> [EXERCISE REQUIREMENTS]: Set down the whole listing that follows, precisely as written.

(DATASET RECORDS Opens)

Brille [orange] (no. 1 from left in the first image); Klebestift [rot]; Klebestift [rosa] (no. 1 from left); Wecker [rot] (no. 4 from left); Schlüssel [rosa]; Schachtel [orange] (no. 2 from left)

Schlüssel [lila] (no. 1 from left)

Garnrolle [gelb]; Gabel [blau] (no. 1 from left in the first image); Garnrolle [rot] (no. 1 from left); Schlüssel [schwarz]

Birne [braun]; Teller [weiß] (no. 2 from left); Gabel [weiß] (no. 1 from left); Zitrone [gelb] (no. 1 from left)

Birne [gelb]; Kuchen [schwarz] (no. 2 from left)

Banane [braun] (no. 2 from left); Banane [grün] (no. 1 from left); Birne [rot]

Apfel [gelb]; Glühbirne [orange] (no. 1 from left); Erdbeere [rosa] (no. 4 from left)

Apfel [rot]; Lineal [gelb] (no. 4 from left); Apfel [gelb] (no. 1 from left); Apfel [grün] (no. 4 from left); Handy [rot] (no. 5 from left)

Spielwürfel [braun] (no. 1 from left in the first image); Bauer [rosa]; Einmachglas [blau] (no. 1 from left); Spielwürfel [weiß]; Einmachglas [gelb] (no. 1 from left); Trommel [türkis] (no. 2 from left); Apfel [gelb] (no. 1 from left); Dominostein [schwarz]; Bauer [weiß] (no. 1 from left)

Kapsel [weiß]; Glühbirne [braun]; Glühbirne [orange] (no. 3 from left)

(DATASET RECORDS Closes)

> [RESPONSE TO THE EXERCISE]:
Brille [orange] (no. 1 from left in the first image); Klebestift [rot]; Klebestift [rosa] (no. 1 from left); Wecker [rot] (no. 4 from left); Schlüssel [rosa]; Schachtel [orange] (no. 2 from left)

Schlüssel [lila] (no. 1 from left)

Garnrolle [gelb]; Gabel [blau] (no. 1 from left in the first image); Garnrolle [rot] (no. 1 from left); Schlüssel [schwarz]

Birne [braun]; Teller [weiß] (no. 2 from left); Gabel [weiß] (no. 1 from left); Zitrone [gelb] (no. 1 from left)

Birne [gelb]; Kuchen [schwarz] (no. 2 from left)

Banane [braun] (no. 2 from left); Banane [grün] (no. 1 from left); Birne [rot]

Apfel [gelb]; Glühbirne [orange] (no. 1 from left); Erdbeere [rosa] (no. 4 from left)

Apfel [rot]; Lineal [gelb] (no. 4 from left); Apfel [gelb] (no. 1 from left); Apfel [grün] (no. 4 from left); Handy [rot] (no. 5 from left)

Spielwürfel [braun] (no. 1 from left in the first image); Bauer [rosa]; Einmachglas [blau] (no. 1 from left); Spielwürfel [weiß]; Einmachglas [gelb] (no. 1 from left); Trommel [türkis] (no. 2 from left); Apfel [gelb] (no. 1 from left); Dominostein [schwarz]; Bauer [weiß] (no. 1 from left)

Kapsel [weiß]; Glühbirne [braun]; Glühbirne [orange] (no. 3 from left)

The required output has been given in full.